→ ABOUT THIS EXERCISE
Every line below that includes the word "none" needs to be copied.

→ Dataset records
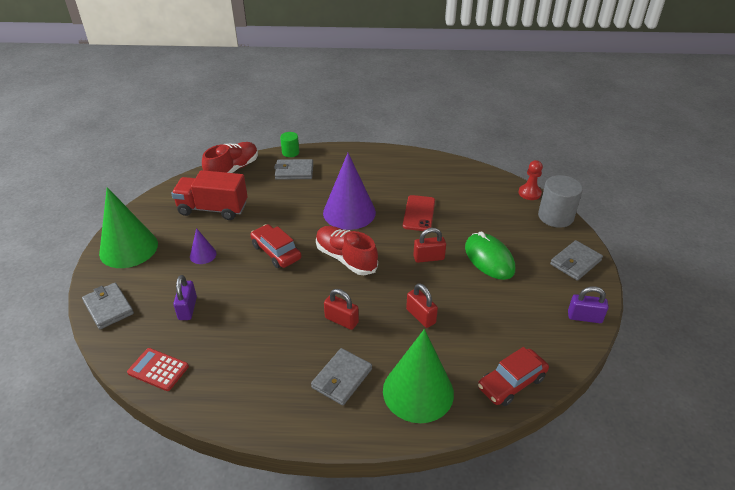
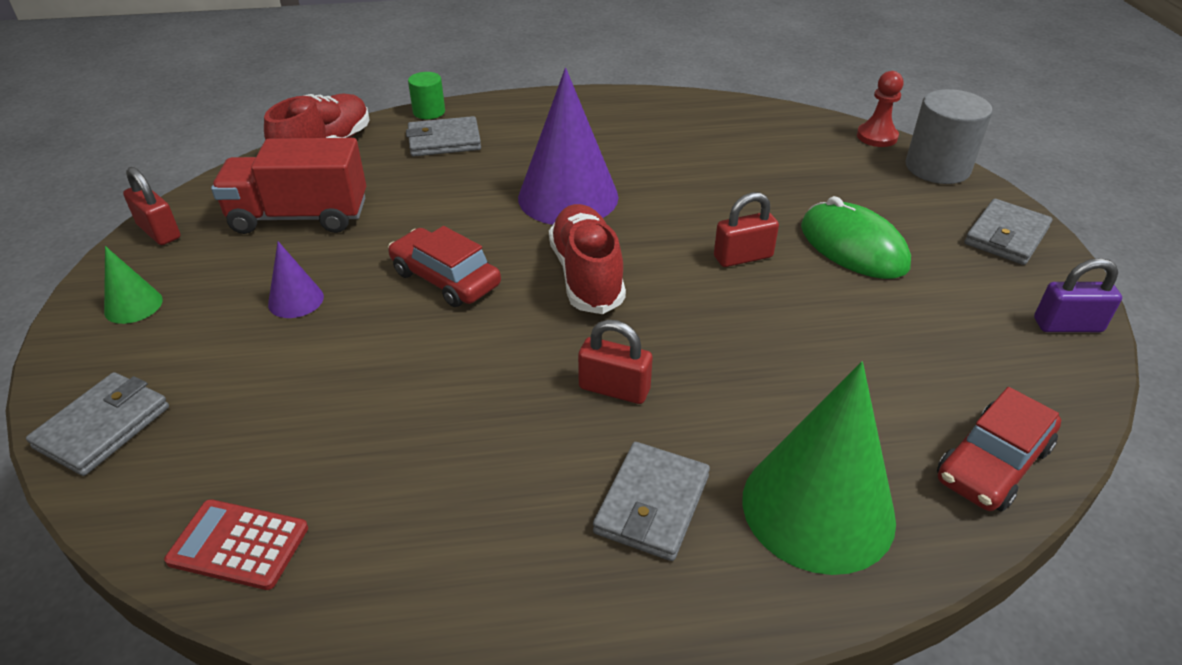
camera: 10 degrees left, 0 degrees up
(108, 308) = (103, 427): grey wallet -> grey wallet turned 75 degrees clockwise
(128, 248) = (133, 305): green cone -> green cone, size x0.46
(187, 308) = (283, 407): purple padlock -> none
(346, 258) = (586, 275): red shoe -> red shoe turned 45 degrees clockwise
(419, 213) = (697, 186): red phone -> none
(420, 316) = (767, 361): red padlock -> red padlock (159, 232)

→ RESPONSE BELOW
(187, 308) = (283, 407): purple padlock -> none
(419, 213) = (697, 186): red phone -> none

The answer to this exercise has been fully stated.